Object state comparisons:
* * * *

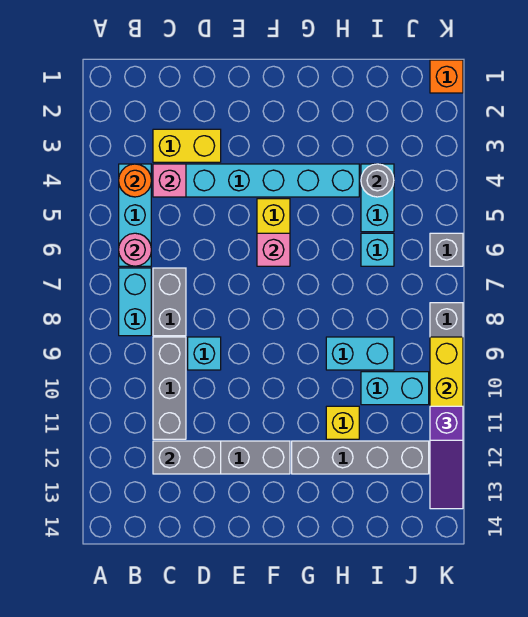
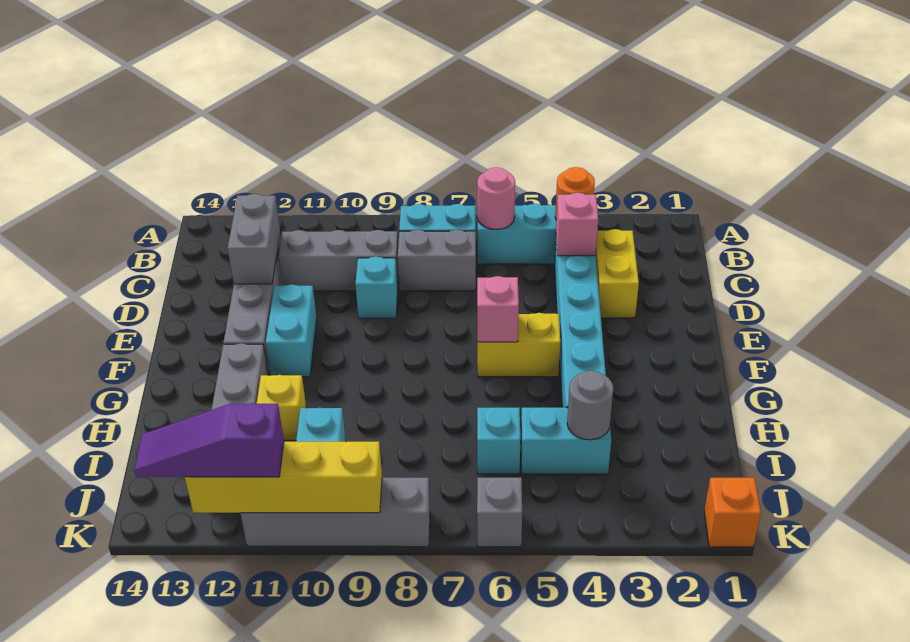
cyan brick H9:I9 level 1 -> cyan brick E11:F11 level 1

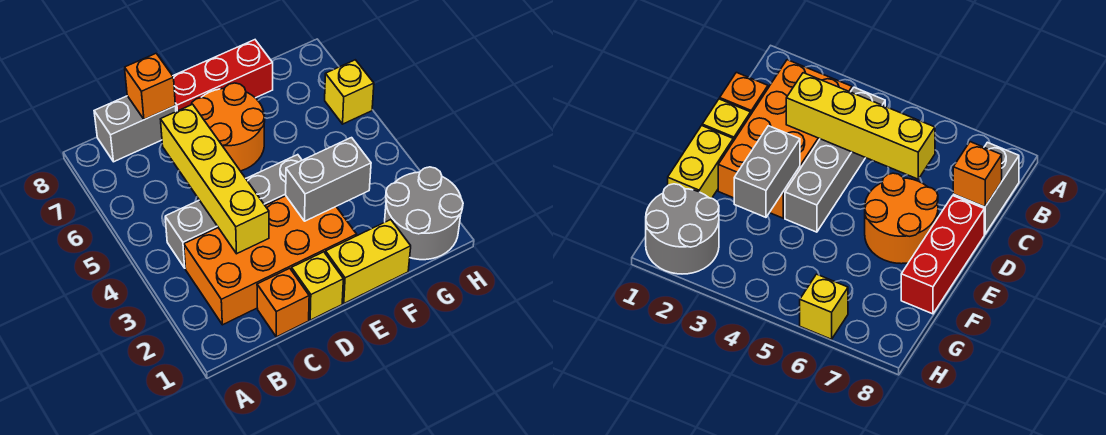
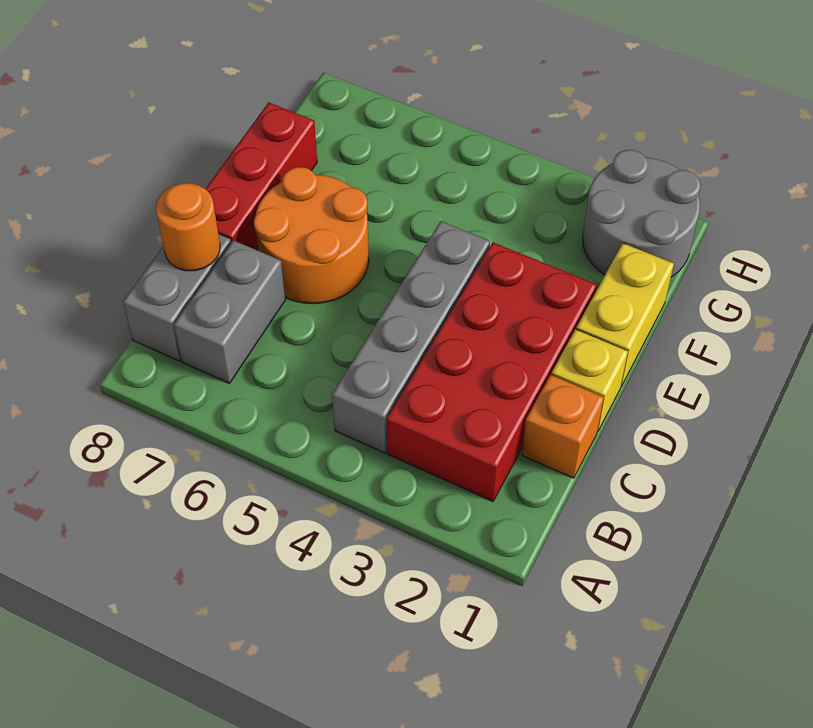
orange brick B2:E3 level 1 -> red brick B2:E3 level 1
yellow brick C3:C6 level 2 -> none
orange brick C8 level 2 -> orange round brick C8 level 2
grey brick E3:F3 level 2 -> grey brick B7:C7 level 1
yellow brick H6 level 1 -> none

* * * *

Activity:
All lines with the word "yellow" must be located in the data and copied.

Solution for this exercise:
yellow brick C3:C6 level 2 -> none
yellow brick H6 level 1 -> none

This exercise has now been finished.